# WHAT NEEDS TO BE DONE
Present the stretch from the line containing "to straw hat at left?" through the end of the rows as a Markdown table with the columns "No." and "Line", numbering each line. Omit blank lines and leave the pictures out.

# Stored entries
——
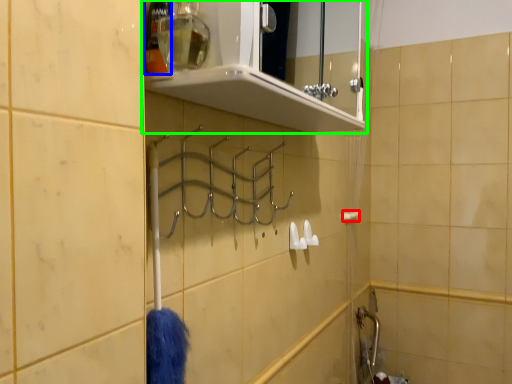
Question: Considering the real-world distances, which object is closest to towel bar (highlighted by a red box)? toiletry (highlighted by a blue box) or shelf (highlighted by a green box).

Choices:
 (A) toiletry
 (B) shelf

Answer: (B)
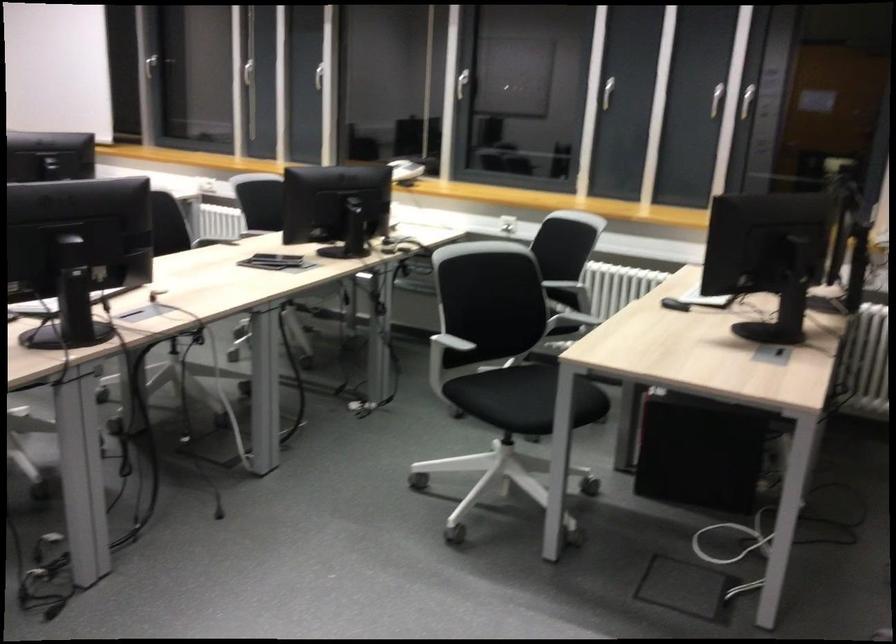
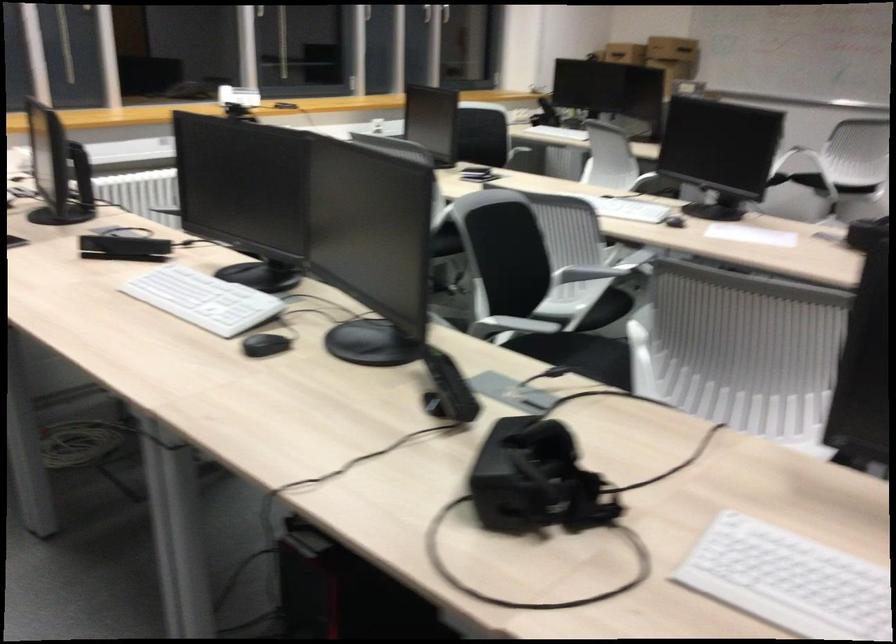
Question: I am providing you with two images of the same scene from different viewpoints. Which of the following objects are not visible in image2?

Choices:
 (A) computer mouse
 (B) black computer mouse
 (C) small blue box
 (D) white webcam

Answer: (A)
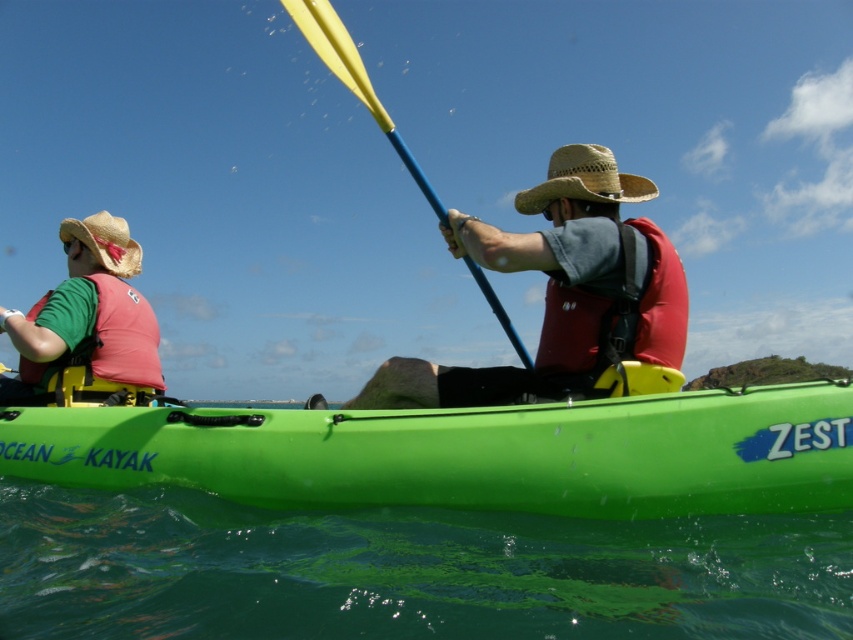
Question: From the image, what is the correct spatial relationship of matte pink life vest at left in relation to straw hat at left?

Choices:
 (A) left
 (B) right

Answer: (A)

Question: From the image, what is the correct spatial relationship of red matte life jacket at center in relation to straw woven hat at center?

Choices:
 (A) below
 (B) above

Answer: (A)

Question: Which of these objects is positioned farthest from the straw hat at left?

Choices:
 (A) yellowsmoothpaddle at center
 (B) matte pink life vest at left
 (C) straw woven hat at center
 (D) green plastic kayak at center

Answer: (C)

Question: Does matte red life vest at center appear on the right side of straw hat at left?

Choices:
 (A) no
 (B) yes

Answer: (B)

Question: Which of the following is the farthest from the observer?

Choices:
 (A) matte red life vest at center
 (B) straw woven hat at center
 (C) matte pink life vest at left
 (D) green plastic kayak at center

Answer: (C)

Question: Among these points, which one is farthest from the camera?

Choices:
 (A) (619, 193)
 (B) (129, 257)
 (C) (827, 468)
 (D) (317, 40)

Answer: (B)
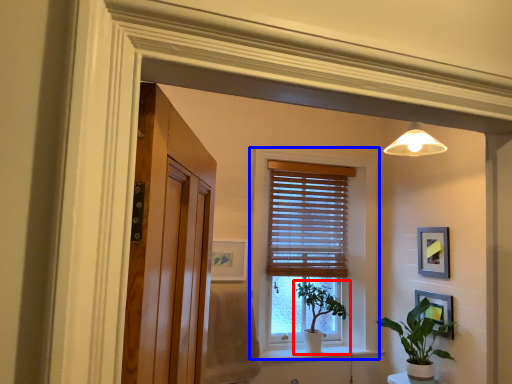
Question: Which of the following is the farthest to the observer, houseplant (highlighted by a red box) or window (highlighted by a blue box)?

Choices:
 (A) houseplant
 (B) window

Answer: (A)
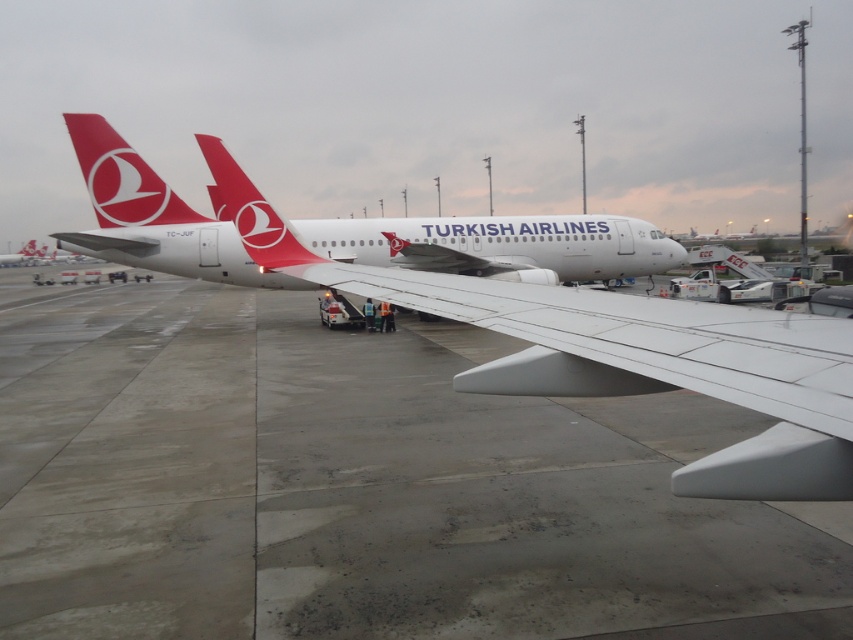
Question: Among these points, which one is nearest to the camera?

Choices:
 (A) (213, 160)
 (B) (625, 321)
 (C) (189, 205)

Answer: (B)

Question: Which point is farther from the camera taking this photo?

Choices:
 (A) 720,349
 (B) 561,570
 (C) 119,140
 (D) 91,237

Answer: (C)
——
# EXPECTED ANSWER
| No. | Line |
|---|---|
| 1 | Question: From the image, what is the correct spatial relationship of matte pink life vest at left in relation to straw hat at left? |
| 2 | Choices: |
| 3 |  (A) left |
| 4 |  (B) right |
| 5 | Answer: (A) |
| 6 | Question: From the image, what is the correct spatial relationship of red matte life jacket at center in relation to straw woven hat at center? |
| 7 | Choices: |
| 8 |  (A) below |
| 9 |  (B) above |
| 10 | Answer: (A) |
| 11 | Question: Which of these objects is positioned farthest from the straw hat at left? |
| 12 | Choices: |
| 13 |  (A) yellowsmoothpaddle at center |
| 14 |  (B) matte pink life vest at left |
| 15 |  (C) straw woven hat at center |
| 16 |  (D) green plastic kayak at center |
| 17 | Answer: (C) |
| 18 | Question: Does matte red life vest at center appear on the right side of straw hat at left? |
| 19 | Choices: |
| 20 |  (A) no |
| 21 |  (B) yes |
| 22 | Answer: (B) |
| 23 | Question: Which of the following is the farthest from the observer? |
| 24 | Choices: |
| 25 |  (A) matte red life vest at center |
| 26 |  (B) straw woven hat at center |
| 27 |  (C) matte pink life vest at left |
| 28 |  (D) green plastic kayak at center |
| 29 | Answer: (C) |
| 30 | Question: Among these points, which one is farthest from the camera? |
| 31 | Choices: |
| 32 |  (A) (619, 193) |
| 33 |  (B) (129, 257) |
| 34 |  (C) (827, 468) |
| 35 |  (D) (317, 40) |
| 36 | Answer: (B) |
| 37 | Question: Which of the following is the farthest to the observer, houseplant (highlighted by a red box) or window (highlighted by a blue box)? |
| 38 | Choices: |
| 39 |  (A) houseplant |
| 40 |  (B) window |
| 41 | Answer: (A) |
| 42 | Question: Among these points, which one is nearest to the camera? |
| 43 | Choices: |
| 44 |  (A) (213, 160) |
| 45 |  (B) (625, 321) |
| 46 |  (C) (189, 205) |
| 47 | Answer: (B) |
| 48 | Question: Which point is farther from the camera taking this photo? |
| 49 | Choices: |
| 50 |  (A) 720,349 |
| 51 |  (B) 561,570 |
| 52 |  (C) 119,140 |
| 53 |  (D) 91,237 |
| 54 | Answer: (C) |